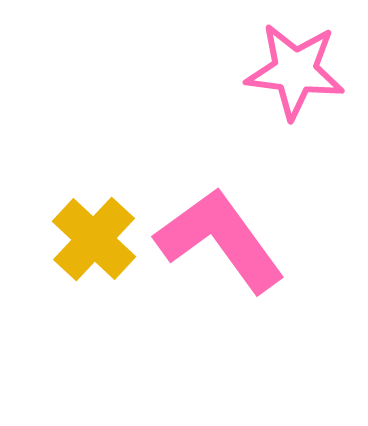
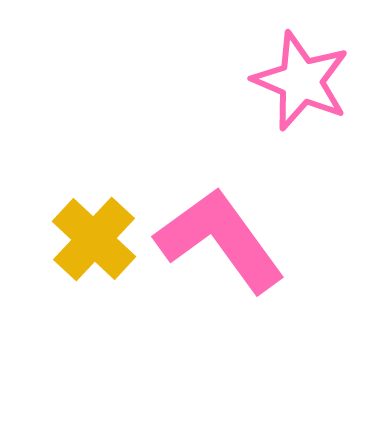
pink star: moved 6 px right, 10 px down; rotated 16 degrees clockwise
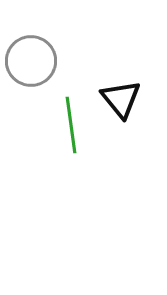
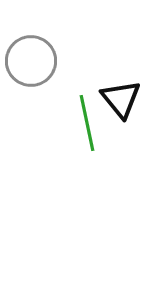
green line: moved 16 px right, 2 px up; rotated 4 degrees counterclockwise
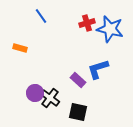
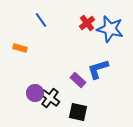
blue line: moved 4 px down
red cross: rotated 21 degrees counterclockwise
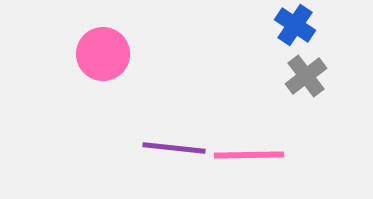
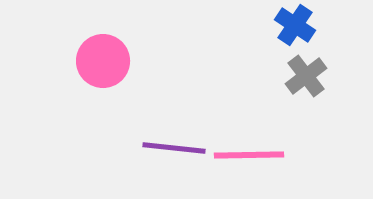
pink circle: moved 7 px down
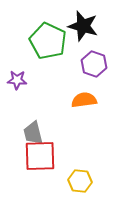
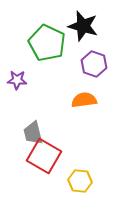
green pentagon: moved 1 px left, 2 px down
red square: moved 4 px right; rotated 32 degrees clockwise
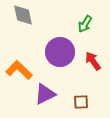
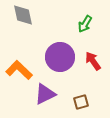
purple circle: moved 5 px down
brown square: rotated 14 degrees counterclockwise
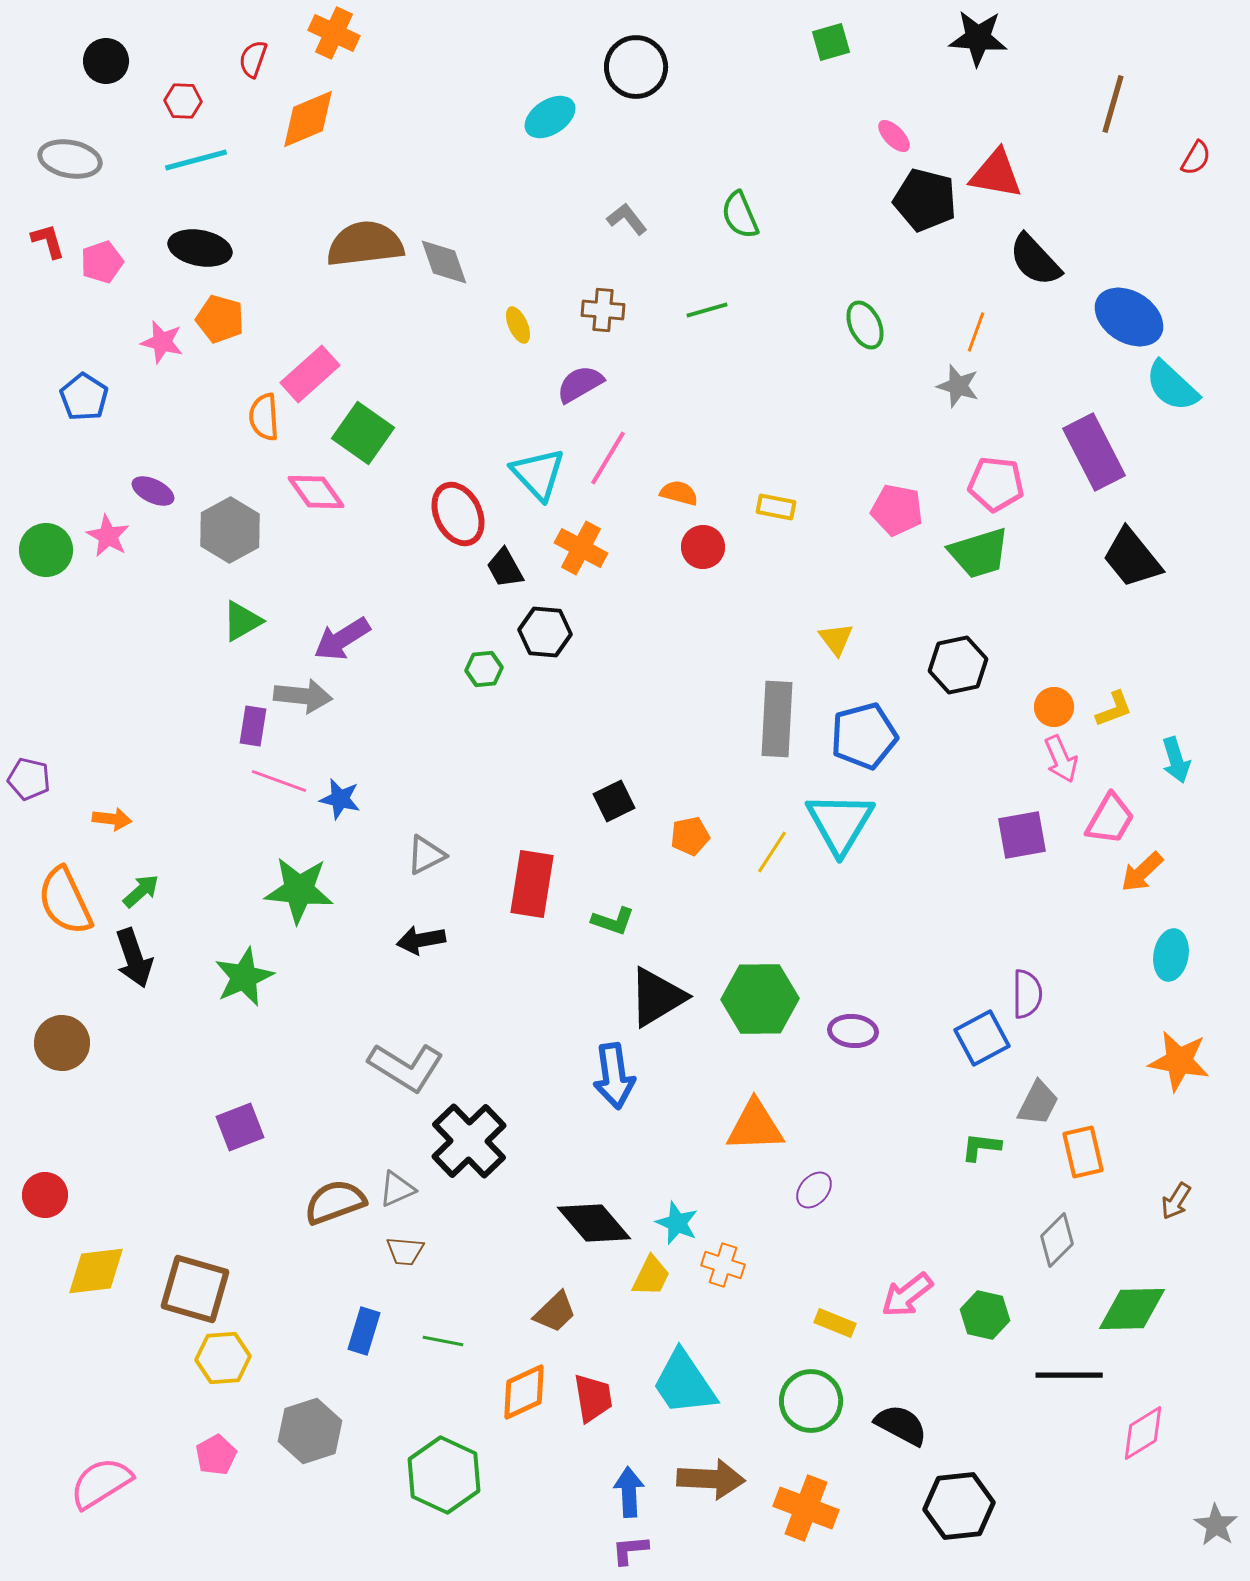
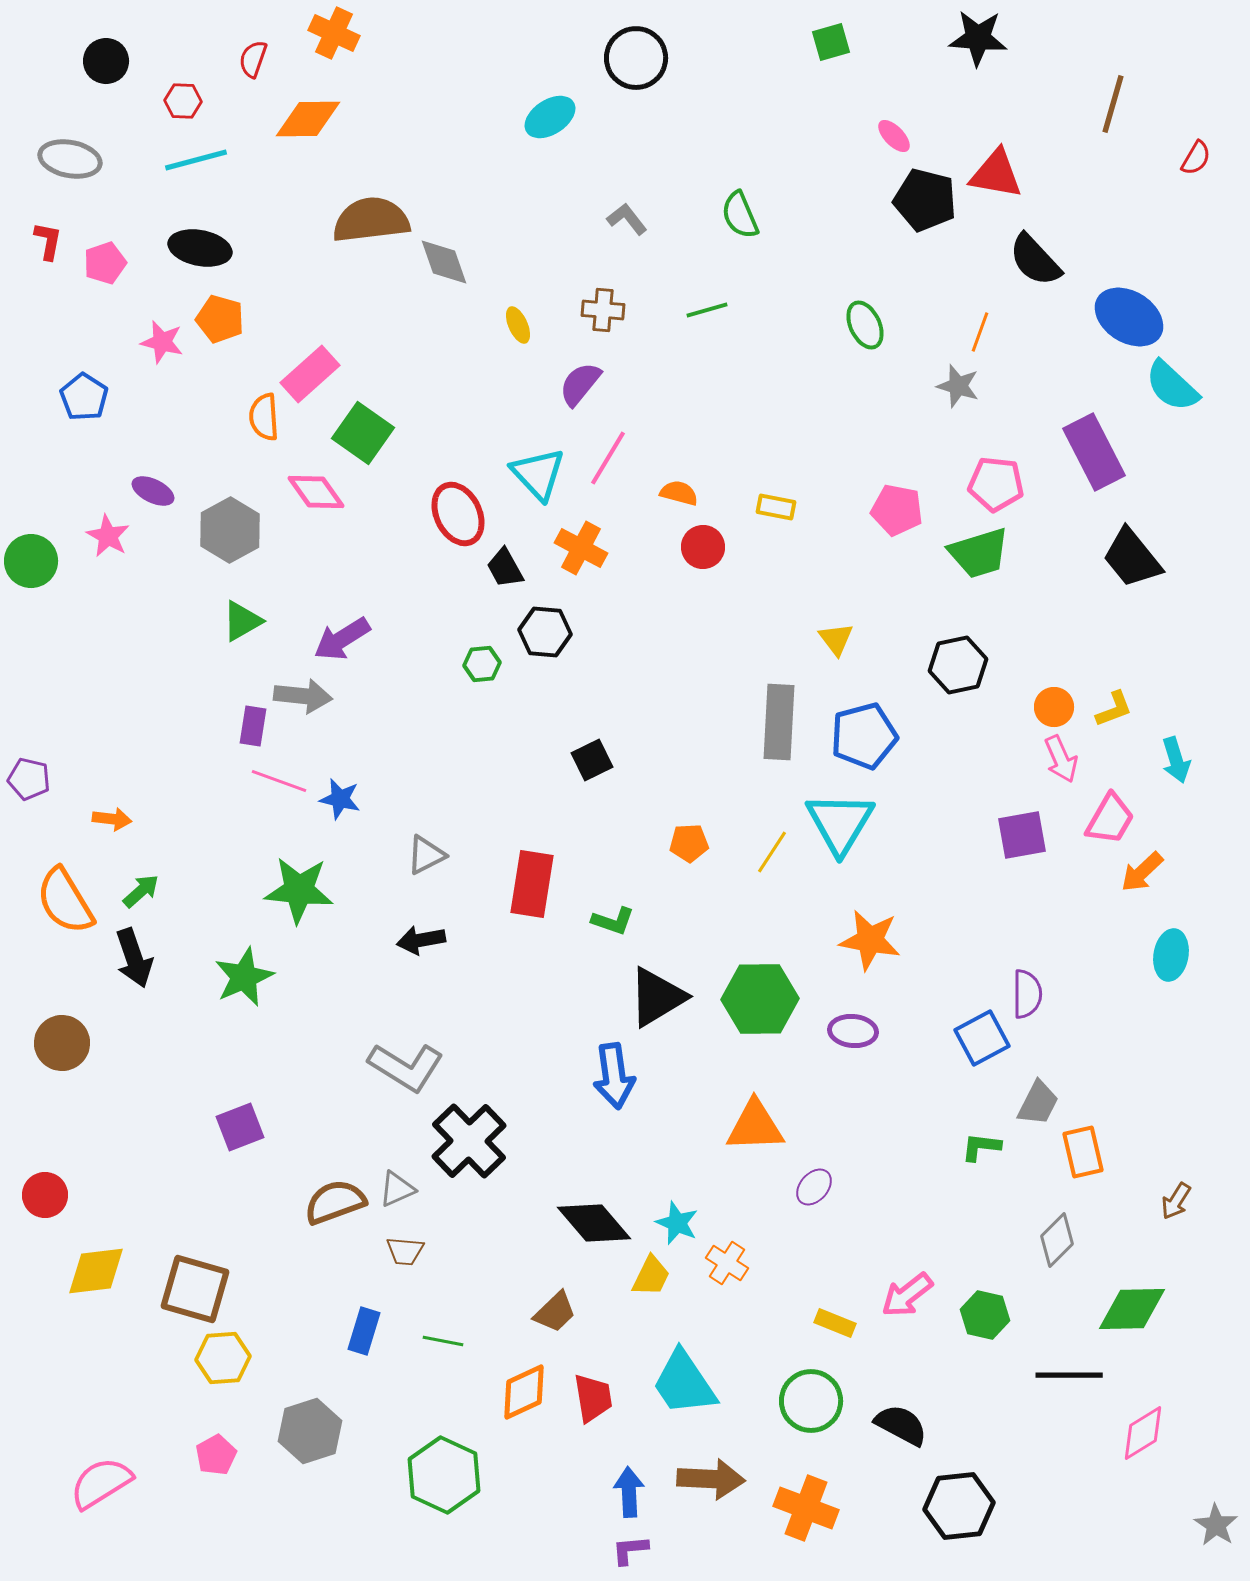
black circle at (636, 67): moved 9 px up
orange diamond at (308, 119): rotated 22 degrees clockwise
red L-shape at (48, 241): rotated 27 degrees clockwise
brown semicircle at (365, 244): moved 6 px right, 24 px up
pink pentagon at (102, 262): moved 3 px right, 1 px down
orange line at (976, 332): moved 4 px right
purple semicircle at (580, 384): rotated 21 degrees counterclockwise
green circle at (46, 550): moved 15 px left, 11 px down
green hexagon at (484, 669): moved 2 px left, 5 px up
gray rectangle at (777, 719): moved 2 px right, 3 px down
black square at (614, 801): moved 22 px left, 41 px up
orange pentagon at (690, 836): moved 1 px left, 7 px down; rotated 9 degrees clockwise
orange semicircle at (65, 901): rotated 6 degrees counterclockwise
orange star at (1179, 1061): moved 309 px left, 121 px up
purple ellipse at (814, 1190): moved 3 px up
orange cross at (723, 1265): moved 4 px right, 2 px up; rotated 15 degrees clockwise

_INSTRUCTIONS FOR THE TASK_
Copy out, from the material above, each line where the word "black" is present.

_ANSWER TO THIS TASK_
black circle at (636, 67): moved 9 px up
black square at (614, 801): moved 22 px left, 41 px up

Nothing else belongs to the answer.